— What this task involves —
The lines below must be transcribed exactly as given, with the images removed.

— Data below —
------

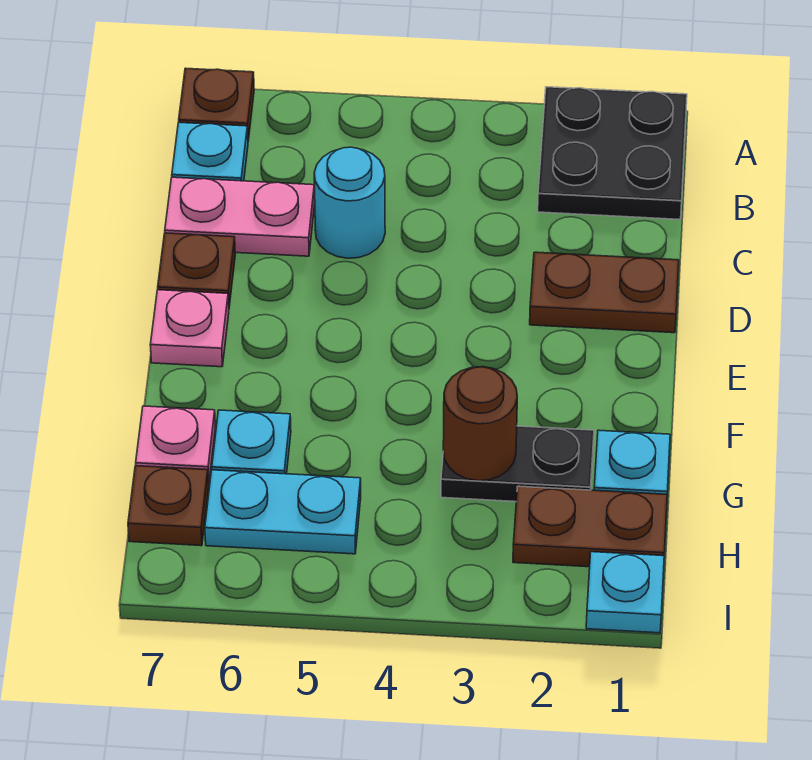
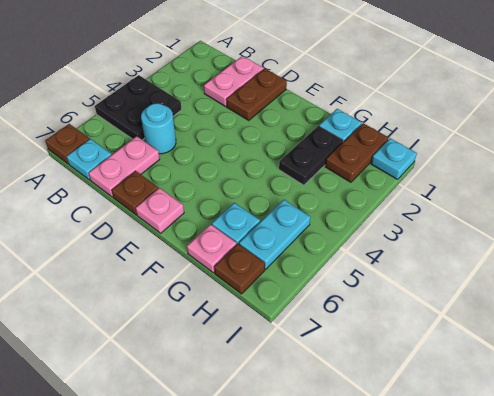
black plate A1:B2 level 1 -> black plate A4:B5 level 1
none -> pink plate C1:C2 level 1
brown round brick G3 level 2 -> none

------

— Response area —
black plate A1:B2 level 1 -> black plate A4:B5 level 1
none -> pink plate C1:C2 level 1
brown round brick G3 level 2 -> none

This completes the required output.